■ What is being asked:
Would you copy all lines in the data that contain the word "DIGITS"?
⟨
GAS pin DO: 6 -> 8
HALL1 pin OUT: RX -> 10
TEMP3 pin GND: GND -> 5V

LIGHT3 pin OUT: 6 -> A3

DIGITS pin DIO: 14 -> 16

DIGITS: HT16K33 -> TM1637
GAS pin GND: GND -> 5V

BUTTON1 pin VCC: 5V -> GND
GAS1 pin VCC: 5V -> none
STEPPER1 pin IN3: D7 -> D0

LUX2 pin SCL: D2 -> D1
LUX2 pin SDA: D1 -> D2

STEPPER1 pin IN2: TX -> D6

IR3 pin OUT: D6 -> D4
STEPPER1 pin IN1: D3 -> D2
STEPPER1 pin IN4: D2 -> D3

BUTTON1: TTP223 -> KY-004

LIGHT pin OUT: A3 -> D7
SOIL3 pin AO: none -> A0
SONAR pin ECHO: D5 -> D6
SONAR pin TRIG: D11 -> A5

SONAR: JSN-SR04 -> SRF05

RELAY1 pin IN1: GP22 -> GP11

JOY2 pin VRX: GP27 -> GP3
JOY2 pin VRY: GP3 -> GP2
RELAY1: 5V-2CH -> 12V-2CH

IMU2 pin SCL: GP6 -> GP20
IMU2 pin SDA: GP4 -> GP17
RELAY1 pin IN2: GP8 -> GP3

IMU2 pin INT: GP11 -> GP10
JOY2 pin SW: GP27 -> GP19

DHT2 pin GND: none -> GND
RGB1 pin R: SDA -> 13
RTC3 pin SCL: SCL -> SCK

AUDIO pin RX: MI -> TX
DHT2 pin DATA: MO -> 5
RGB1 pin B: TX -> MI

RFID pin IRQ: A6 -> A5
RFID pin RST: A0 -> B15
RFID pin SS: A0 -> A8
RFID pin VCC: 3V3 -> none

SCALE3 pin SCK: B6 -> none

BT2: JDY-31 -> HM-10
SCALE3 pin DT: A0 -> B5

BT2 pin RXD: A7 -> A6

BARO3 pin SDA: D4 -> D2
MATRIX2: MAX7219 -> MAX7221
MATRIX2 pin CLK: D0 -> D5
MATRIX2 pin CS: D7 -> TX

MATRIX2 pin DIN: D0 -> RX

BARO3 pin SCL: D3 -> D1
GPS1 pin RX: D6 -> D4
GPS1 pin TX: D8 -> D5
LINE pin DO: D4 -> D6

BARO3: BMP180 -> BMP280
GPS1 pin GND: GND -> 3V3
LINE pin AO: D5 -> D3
⟩
■ Answer to this exercise:
DIGITS pin DIO: 14 -> 16
DIGITS: HT16K33 -> TM1637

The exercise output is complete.